Work item » Please say how many lines in the records below contain the word "orange", giving the number alone.

Start of Information

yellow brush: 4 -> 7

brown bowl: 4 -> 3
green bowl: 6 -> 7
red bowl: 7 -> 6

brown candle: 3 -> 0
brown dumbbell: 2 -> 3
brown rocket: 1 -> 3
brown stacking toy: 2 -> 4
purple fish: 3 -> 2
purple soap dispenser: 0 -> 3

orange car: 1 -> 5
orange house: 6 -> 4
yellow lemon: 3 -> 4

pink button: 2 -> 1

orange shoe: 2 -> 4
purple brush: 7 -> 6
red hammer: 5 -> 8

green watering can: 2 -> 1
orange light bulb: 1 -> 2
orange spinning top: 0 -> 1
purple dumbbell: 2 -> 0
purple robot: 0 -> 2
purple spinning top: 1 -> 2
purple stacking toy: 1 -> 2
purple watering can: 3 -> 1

End of Information

Answer to the problem » 5